▸ BRIEF
Work through the listing below, copying each line that carries the word "DIGITS".

▸ MATERIAL SHOWN
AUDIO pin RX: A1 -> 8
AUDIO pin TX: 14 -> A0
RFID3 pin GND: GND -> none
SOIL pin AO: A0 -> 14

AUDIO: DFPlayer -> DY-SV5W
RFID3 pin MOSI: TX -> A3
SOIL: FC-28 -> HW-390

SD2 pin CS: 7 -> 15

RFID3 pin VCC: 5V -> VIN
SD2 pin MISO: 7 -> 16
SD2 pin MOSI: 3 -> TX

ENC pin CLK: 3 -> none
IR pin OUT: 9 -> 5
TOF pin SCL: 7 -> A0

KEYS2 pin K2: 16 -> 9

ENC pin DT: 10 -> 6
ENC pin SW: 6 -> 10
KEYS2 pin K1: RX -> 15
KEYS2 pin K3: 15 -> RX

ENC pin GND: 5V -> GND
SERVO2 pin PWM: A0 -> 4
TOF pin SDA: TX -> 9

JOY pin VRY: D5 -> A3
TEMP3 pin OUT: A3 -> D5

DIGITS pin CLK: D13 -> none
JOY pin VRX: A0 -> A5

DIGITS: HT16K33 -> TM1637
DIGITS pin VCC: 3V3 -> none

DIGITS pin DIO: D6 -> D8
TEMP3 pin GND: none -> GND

▸ SOLUTION FOR THIS PROBLEM
DIGITS pin CLK: D13 -> none
DIGITS: HT16K33 -> TM1637
DIGITS pin VCC: 3V3 -> none
DIGITS pin DIO: D6 -> D8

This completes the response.